**Collected material**

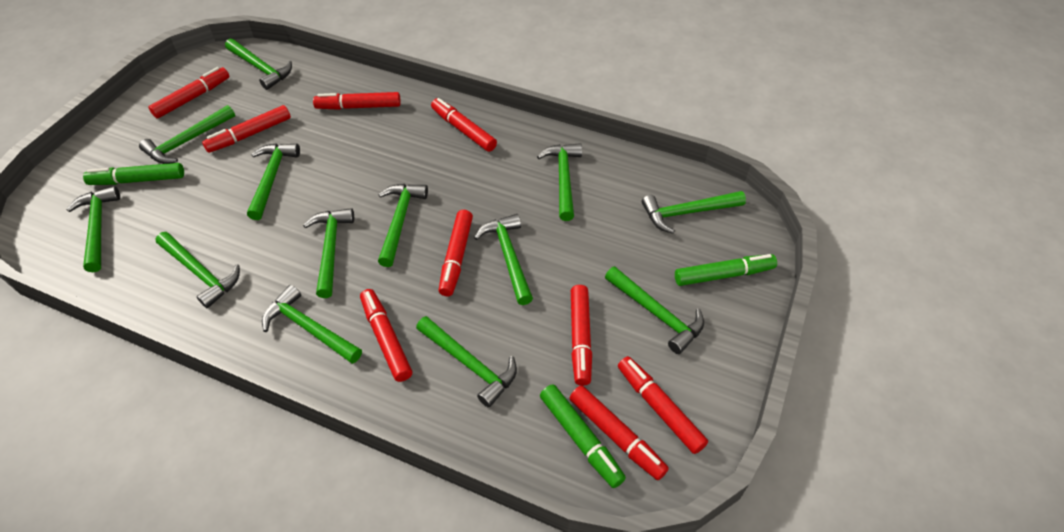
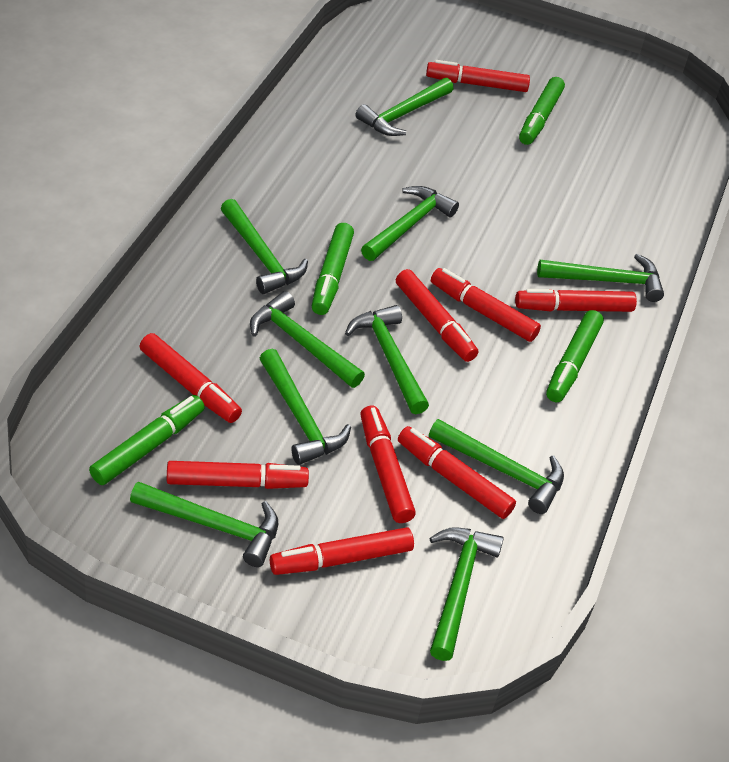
green hammer: 13 -> 10
green marker: 3 -> 4

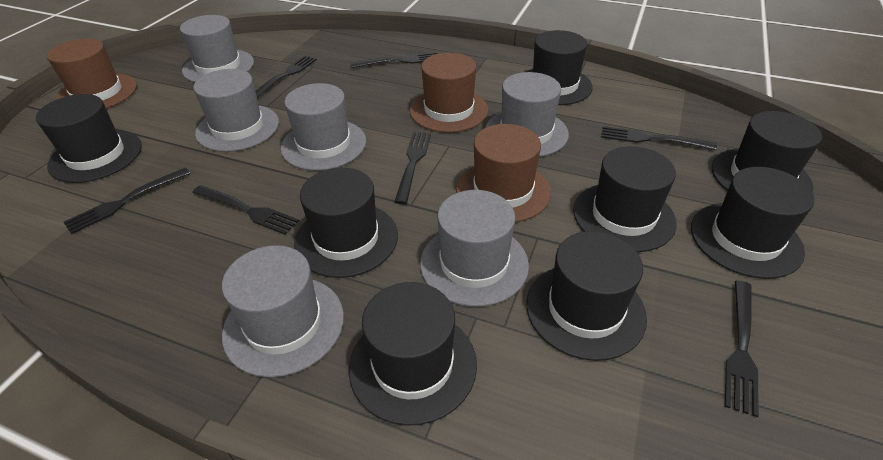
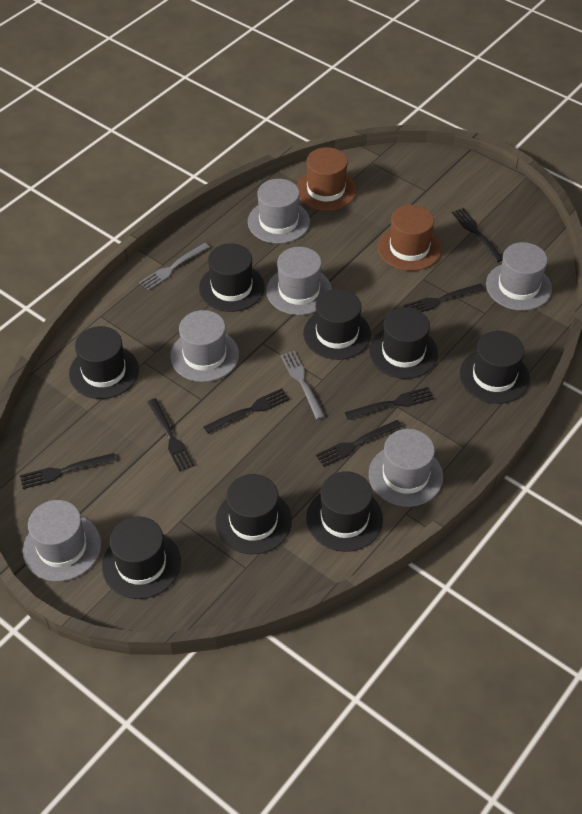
brown hat: 3 -> 2
grey fork: 0 -> 2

**Aim of the task**
Please copy the data above exactly, omitting the pictures.

**Exercise response**
green hammer: 13 -> 10
green marker: 3 -> 4

brown hat: 3 -> 2
grey fork: 0 -> 2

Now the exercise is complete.